• EXERCISE REQUIREMENTS: This exercise asks for every record to be output again exactly.

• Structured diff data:
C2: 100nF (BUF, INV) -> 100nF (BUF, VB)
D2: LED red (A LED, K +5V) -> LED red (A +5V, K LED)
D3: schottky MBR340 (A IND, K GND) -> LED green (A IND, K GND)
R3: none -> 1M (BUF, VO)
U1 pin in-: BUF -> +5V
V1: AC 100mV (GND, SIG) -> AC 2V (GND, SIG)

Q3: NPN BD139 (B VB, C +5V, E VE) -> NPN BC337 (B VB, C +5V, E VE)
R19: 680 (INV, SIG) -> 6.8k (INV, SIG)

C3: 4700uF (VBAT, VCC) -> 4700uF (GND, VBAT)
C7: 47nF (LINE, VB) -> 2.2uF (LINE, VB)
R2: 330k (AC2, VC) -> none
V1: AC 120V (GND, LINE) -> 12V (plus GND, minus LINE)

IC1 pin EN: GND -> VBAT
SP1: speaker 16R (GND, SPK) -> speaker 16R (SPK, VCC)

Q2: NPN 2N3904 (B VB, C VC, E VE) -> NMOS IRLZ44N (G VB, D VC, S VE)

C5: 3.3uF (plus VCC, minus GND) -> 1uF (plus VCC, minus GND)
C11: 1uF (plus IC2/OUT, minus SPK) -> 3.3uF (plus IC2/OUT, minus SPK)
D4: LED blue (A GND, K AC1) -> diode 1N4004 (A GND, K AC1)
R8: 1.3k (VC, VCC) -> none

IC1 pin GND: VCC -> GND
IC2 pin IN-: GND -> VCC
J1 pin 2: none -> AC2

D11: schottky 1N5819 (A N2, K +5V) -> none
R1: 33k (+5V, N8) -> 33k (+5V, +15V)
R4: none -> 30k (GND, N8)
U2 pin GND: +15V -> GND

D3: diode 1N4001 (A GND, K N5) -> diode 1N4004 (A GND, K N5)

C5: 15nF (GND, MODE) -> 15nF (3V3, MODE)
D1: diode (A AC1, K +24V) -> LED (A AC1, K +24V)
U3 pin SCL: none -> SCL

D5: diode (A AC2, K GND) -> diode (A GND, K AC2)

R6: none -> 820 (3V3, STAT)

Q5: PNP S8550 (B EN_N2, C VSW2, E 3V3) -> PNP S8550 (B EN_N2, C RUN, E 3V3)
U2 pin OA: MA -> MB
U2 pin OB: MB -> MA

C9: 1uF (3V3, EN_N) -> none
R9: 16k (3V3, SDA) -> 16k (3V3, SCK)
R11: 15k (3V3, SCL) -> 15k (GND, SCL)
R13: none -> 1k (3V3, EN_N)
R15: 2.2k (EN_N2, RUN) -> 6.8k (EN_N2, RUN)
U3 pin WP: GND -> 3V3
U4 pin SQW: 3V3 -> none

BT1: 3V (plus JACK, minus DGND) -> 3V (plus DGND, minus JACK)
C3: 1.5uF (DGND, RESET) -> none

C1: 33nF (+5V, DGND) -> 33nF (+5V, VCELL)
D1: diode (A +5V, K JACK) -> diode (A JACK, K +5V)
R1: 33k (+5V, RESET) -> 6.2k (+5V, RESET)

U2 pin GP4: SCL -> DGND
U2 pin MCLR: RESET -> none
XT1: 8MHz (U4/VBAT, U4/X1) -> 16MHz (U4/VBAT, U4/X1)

• RESPONSE TO THIS EXERCISE:
C2: 100nF (BUF, INV) -> 100nF (BUF, VB)
D2: LED red (A LED, K +5V) -> LED red (A +5V, K LED)
D3: schottky MBR340 (A IND, K GND) -> LED green (A IND, K GND)
R3: none -> 1M (BUF, VO)
U1 pin in-: BUF -> +5V
V1: AC 100mV (GND, SIG) -> AC 2V (GND, SIG)

Q3: NPN BD139 (B VB, C +5V, E VE) -> NPN BC337 (B VB, C +5V, E VE)
R19: 680 (INV, SIG) -> 6.8k (INV, SIG)

C3: 4700uF (VBAT, VCC) -> 4700uF (GND, VBAT)
C7: 47nF (LINE, VB) -> 2.2uF (LINE, VB)
R2: 330k (AC2, VC) -> none
V1: AC 120V (GND, LINE) -> 12V (plus GND, minus LINE)

IC1 pin EN: GND -> VBAT
SP1: speaker 16R (GND, SPK) -> speaker 16R (SPK, VCC)

Q2: NPN 2N3904 (B VB, C VC, E VE) -> NMOS IRLZ44N (G VB, D VC, S VE)

C5: 3.3uF (plus VCC, minus GND) -> 1uF (plus VCC, minus GND)
C11: 1uF (plus IC2/OUT, minus SPK) -> 3.3uF (plus IC2/OUT, minus SPK)
D4: LED blue (A GND, K AC1) -> diode 1N4004 (A GND, K AC1)
R8: 1.3k (VC, VCC) -> none

IC1 pin GND: VCC -> GND
IC2 pin IN-: GND -> VCC
J1 pin 2: none -> AC2

D11: schottky 1N5819 (A N2, K +5V) -> none
R1: 33k (+5V, N8) -> 33k (+5V, +15V)
R4: none -> 30k (GND, N8)
U2 pin GND: +15V -> GND

D3: diode 1N4001 (A GND, K N5) -> diode 1N4004 (A GND, K N5)

C5: 15nF (GND, MODE) -> 15nF (3V3, MODE)
D1: diode (A AC1, K +24V) -> LED (A AC1, K +24V)
U3 pin SCL: none -> SCL

D5: diode (A AC2, K GND) -> diode (A GND, K AC2)

R6: none -> 820 (3V3, STAT)

Q5: PNP S8550 (B EN_N2, C VSW2, E 3V3) -> PNP S8550 (B EN_N2, C RUN, E 3V3)
U2 pin OA: MA -> MB
U2 pin OB: MB -> MA

C9: 1uF (3V3, EN_N) -> none
R9: 16k (3V3, SDA) -> 16k (3V3, SCK)
R11: 15k (3V3, SCL) -> 15k (GND, SCL)
R13: none -> 1k (3V3, EN_N)
R15: 2.2k (EN_N2, RUN) -> 6.8k (EN_N2, RUN)
U3 pin WP: GND -> 3V3
U4 pin SQW: 3V3 -> none

BT1: 3V (plus JACK, minus DGND) -> 3V (plus DGND, minus JACK)
C3: 1.5uF (DGND, RESET) -> none

C1: 33nF (+5V, DGND) -> 33nF (+5V, VCELL)
D1: diode (A +5V, K JACK) -> diode (A JACK, K +5V)
R1: 33k (+5V, RESET) -> 6.2k (+5V, RESET)

U2 pin GP4: SCL -> DGND
U2 pin MCLR: RESET -> none
XT1: 8MHz (U4/VBAT, U4/X1) -> 16MHz (U4/VBAT, U4/X1)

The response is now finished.